• _Content revision data_
Start of Block

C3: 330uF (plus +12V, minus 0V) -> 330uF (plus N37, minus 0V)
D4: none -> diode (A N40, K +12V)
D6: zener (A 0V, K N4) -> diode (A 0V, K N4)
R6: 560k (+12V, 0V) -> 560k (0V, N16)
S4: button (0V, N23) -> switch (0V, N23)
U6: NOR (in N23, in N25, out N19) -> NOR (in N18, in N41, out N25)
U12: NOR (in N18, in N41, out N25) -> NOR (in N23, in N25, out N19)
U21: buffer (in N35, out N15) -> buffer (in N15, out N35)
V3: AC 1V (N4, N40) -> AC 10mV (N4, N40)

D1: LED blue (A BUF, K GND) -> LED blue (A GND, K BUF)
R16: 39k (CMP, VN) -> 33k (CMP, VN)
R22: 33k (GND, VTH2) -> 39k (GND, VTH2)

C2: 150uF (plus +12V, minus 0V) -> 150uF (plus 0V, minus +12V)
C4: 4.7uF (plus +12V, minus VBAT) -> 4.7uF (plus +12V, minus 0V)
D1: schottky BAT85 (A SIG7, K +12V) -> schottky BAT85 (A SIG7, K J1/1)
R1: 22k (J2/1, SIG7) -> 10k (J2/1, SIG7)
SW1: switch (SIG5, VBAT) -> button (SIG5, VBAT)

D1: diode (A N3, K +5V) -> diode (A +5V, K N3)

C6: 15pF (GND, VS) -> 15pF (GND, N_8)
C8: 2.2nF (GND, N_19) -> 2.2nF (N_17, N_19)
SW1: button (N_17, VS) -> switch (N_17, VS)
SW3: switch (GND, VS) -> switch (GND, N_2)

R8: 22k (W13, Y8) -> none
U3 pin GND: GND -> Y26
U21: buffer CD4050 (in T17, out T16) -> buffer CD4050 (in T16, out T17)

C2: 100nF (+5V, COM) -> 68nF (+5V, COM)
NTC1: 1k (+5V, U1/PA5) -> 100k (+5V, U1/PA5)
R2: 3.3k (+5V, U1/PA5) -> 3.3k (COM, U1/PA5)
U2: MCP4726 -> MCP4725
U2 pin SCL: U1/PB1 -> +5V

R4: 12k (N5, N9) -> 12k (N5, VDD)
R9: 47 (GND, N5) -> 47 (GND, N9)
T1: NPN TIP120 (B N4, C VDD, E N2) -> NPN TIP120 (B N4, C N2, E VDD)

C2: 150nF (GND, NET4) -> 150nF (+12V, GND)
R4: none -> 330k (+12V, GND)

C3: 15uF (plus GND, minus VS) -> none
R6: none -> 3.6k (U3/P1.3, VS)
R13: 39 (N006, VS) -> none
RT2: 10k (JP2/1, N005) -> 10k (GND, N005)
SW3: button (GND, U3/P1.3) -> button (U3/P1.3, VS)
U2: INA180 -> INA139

End of Block

• _Problem statement_
What are the lines above, starting at the one with "C2: 150uF (plus" and ending at the one with "R2: 3.3k (+5V, U1/PA5) -> 3.3k (COM, U1/PA5)"? Give them again exactly, and only them.

• _Exercise response_
C2: 150uF (plus +12V, minus 0V) -> 150uF (plus 0V, minus +12V)
C4: 4.7uF (plus +12V, minus VBAT) -> 4.7uF (plus +12V, minus 0V)
D1: schottky BAT85 (A SIG7, K +12V) -> schottky BAT85 (A SIG7, K J1/1)
R1: 22k (J2/1, SIG7) -> 10k (J2/1, SIG7)
SW1: switch (SIG5, VBAT) -> button (SIG5, VBAT)

D1: diode (A N3, K +5V) -> diode (A +5V, K N3)

C6: 15pF (GND, VS) -> 15pF (GND, N_8)
C8: 2.2nF (GND, N_19) -> 2.2nF (N_17, N_19)
SW1: button (N_17, VS) -> switch (N_17, VS)
SW3: switch (GND, VS) -> switch (GND, N_2)

R8: 22k (W13, Y8) -> none
U3 pin GND: GND -> Y26
U21: buffer CD4050 (in T17, out T16) -> buffer CD4050 (in T16, out T17)

C2: 100nF (+5V, COM) -> 68nF (+5V, COM)
NTC1: 1k (+5V, U1/PA5) -> 100k (+5V, U1/PA5)
R2: 3.3k (+5V, U1/PA5) -> 3.3k (COM, U1/PA5)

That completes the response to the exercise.